• LISTED ENTRIES:
══════
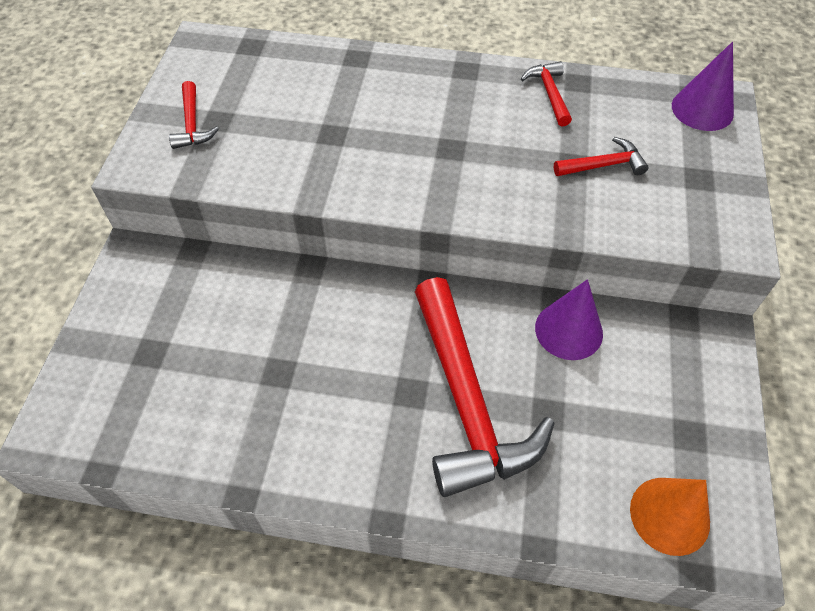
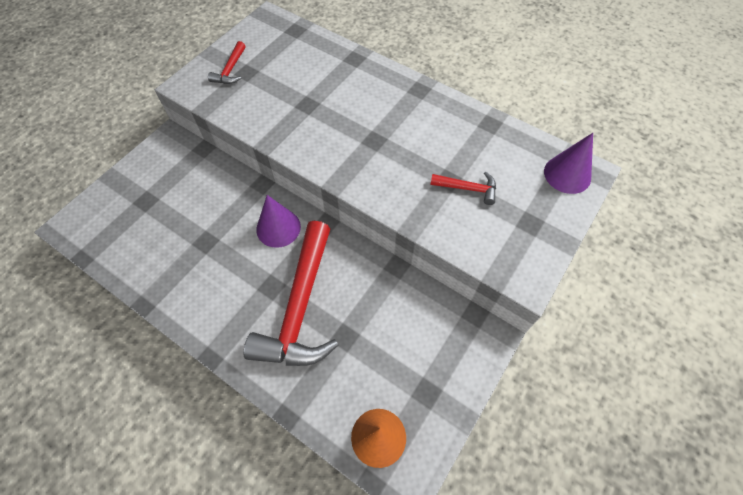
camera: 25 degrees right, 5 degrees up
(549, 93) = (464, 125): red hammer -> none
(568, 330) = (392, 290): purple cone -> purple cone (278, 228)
══════
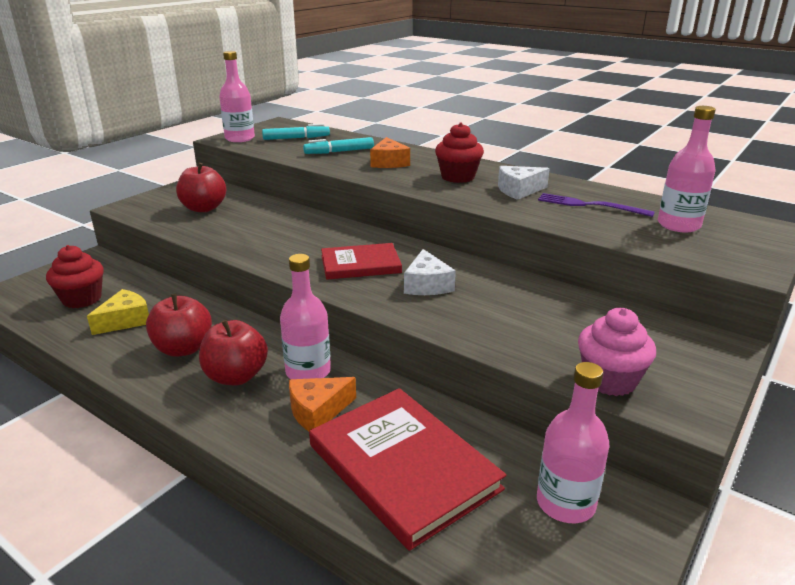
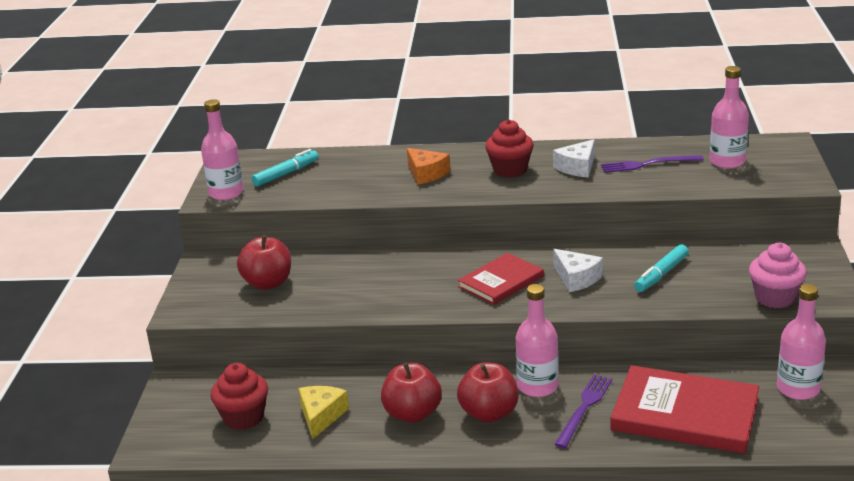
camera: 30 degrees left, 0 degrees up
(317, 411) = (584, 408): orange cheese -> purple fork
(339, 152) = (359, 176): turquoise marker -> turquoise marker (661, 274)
══════
• EXERCISE BRIEF: Copy exactly the stretch of data above from the line with "camera: 25 degrees right, 5 degrees up" through the line with "(568, 330) = (392, 290): purple", and omit all other lines.

• TASK ANSWER:
camera: 25 degrees right, 5 degrees up
(549, 93) = (464, 125): red hammer -> none
(568, 330) = (392, 290): purple cone -> purple cone (278, 228)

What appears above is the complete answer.